- _Task to complete_: Repeat exactly what appears from the opening line of the listing to the line with "green bell [53,116,126,223]", inclusive.

- _Data to use_:
>>>

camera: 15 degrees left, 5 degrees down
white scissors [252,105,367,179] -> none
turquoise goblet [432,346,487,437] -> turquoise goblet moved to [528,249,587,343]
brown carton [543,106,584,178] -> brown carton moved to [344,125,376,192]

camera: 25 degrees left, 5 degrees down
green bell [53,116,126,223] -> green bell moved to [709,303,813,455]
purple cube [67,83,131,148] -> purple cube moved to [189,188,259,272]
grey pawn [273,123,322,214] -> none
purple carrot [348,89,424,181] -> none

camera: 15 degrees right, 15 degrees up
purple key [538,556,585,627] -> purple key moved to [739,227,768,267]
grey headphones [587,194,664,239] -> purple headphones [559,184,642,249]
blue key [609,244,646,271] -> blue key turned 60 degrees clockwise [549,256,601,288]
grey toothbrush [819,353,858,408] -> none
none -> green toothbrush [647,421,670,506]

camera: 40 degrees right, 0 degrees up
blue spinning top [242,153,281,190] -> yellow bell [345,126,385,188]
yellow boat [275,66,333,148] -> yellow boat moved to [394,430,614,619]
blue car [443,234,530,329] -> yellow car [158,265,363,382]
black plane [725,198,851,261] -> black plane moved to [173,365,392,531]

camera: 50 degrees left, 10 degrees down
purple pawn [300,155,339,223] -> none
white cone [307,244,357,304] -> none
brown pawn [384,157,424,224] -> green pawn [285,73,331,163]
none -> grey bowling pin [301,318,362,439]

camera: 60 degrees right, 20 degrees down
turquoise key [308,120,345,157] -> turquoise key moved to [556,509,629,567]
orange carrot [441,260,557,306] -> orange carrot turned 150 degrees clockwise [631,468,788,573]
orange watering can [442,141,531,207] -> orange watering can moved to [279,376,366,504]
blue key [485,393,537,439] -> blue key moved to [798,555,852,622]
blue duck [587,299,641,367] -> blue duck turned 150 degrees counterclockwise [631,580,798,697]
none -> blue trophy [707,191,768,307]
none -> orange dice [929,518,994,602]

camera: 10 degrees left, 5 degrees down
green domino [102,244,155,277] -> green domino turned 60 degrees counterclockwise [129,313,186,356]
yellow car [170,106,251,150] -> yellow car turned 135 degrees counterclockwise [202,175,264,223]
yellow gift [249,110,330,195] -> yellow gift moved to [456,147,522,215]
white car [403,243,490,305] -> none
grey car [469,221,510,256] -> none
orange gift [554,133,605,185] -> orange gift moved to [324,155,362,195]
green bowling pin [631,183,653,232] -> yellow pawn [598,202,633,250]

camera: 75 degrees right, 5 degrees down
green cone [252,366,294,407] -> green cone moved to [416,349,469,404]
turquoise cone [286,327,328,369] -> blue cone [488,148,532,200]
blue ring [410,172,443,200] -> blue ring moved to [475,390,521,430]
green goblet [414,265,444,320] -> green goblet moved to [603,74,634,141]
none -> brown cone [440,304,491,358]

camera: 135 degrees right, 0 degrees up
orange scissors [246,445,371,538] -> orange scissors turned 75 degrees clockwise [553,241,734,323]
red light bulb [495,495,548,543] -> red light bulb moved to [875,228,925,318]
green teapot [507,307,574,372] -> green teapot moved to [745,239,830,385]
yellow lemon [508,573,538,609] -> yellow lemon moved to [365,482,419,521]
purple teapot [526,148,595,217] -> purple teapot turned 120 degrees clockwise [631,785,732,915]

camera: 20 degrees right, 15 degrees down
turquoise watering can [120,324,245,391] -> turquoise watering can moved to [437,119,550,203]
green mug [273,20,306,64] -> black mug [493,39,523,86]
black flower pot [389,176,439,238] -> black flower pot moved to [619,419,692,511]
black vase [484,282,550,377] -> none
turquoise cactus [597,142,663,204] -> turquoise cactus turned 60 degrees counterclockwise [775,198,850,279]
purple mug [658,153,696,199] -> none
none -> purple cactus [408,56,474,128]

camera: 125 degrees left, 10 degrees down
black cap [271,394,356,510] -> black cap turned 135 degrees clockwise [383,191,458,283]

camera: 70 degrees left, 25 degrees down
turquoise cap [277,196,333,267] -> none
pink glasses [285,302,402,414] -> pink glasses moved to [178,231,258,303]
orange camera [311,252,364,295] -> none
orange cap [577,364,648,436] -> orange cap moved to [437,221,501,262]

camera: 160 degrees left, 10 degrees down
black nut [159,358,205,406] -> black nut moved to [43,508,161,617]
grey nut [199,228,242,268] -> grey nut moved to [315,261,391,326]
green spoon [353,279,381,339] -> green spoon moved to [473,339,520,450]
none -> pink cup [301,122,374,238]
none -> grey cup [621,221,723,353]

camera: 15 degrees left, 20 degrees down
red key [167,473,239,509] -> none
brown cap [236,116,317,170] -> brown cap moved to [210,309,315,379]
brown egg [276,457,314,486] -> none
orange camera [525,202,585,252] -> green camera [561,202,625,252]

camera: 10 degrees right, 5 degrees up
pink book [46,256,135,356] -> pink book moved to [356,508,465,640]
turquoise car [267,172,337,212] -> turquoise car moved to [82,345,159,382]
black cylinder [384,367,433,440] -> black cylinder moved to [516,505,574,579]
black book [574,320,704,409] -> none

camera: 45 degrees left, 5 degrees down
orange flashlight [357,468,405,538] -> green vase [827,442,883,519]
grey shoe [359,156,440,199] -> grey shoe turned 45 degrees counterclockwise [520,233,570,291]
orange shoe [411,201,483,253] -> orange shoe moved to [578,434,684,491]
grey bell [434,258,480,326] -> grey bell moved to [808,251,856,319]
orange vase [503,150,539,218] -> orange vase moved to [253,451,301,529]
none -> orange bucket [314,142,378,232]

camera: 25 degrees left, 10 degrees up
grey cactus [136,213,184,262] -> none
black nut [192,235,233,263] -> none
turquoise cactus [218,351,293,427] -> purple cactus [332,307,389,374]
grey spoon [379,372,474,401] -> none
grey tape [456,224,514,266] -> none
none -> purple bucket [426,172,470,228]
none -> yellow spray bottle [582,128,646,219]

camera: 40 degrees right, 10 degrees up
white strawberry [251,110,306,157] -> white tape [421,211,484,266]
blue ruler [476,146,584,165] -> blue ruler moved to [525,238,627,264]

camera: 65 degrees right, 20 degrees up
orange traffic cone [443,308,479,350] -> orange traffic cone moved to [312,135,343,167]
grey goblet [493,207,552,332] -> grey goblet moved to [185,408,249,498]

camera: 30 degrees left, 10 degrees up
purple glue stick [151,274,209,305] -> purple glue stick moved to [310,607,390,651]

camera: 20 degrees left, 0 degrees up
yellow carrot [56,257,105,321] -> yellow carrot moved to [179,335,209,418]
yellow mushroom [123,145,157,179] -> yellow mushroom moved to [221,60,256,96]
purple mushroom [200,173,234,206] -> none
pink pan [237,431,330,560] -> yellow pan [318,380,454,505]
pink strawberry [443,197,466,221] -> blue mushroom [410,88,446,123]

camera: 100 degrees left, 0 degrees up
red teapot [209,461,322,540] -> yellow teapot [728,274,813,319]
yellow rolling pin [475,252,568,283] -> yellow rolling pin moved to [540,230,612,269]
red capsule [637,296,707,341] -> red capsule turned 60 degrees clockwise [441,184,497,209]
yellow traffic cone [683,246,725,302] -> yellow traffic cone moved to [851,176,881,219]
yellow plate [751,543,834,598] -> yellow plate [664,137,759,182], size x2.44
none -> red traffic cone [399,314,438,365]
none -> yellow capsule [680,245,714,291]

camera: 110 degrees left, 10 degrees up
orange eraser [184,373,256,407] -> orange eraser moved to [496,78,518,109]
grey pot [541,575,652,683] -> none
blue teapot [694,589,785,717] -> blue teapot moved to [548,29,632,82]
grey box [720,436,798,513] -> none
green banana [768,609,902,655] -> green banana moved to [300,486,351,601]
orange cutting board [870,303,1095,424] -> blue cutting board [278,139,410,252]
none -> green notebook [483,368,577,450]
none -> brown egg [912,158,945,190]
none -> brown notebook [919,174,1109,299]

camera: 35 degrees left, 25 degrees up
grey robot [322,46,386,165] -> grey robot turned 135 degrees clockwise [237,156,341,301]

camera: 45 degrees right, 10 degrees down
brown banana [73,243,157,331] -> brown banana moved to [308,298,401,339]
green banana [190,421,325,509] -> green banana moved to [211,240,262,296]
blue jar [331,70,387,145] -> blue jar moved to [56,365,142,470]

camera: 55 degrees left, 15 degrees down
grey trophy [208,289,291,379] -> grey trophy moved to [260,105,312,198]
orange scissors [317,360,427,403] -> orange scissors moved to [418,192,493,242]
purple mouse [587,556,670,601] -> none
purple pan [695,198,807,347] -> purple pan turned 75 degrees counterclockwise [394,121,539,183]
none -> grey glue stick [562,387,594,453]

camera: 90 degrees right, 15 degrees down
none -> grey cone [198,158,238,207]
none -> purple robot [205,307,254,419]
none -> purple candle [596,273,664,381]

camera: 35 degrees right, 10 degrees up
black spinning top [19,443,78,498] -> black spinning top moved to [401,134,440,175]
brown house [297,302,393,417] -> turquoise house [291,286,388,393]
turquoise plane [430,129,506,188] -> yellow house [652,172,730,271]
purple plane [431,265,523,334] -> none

<<<

- _Solution to this exercise_:
camera: 15 degrees left, 5 degrees down
white scissors [252,105,367,179] -> none
turquoise goblet [432,346,487,437] -> turquoise goblet moved to [528,249,587,343]
brown carton [543,106,584,178] -> brown carton moved to [344,125,376,192]

camera: 25 degrees left, 5 degrees down
green bell [53,116,126,223] -> green bell moved to [709,303,813,455]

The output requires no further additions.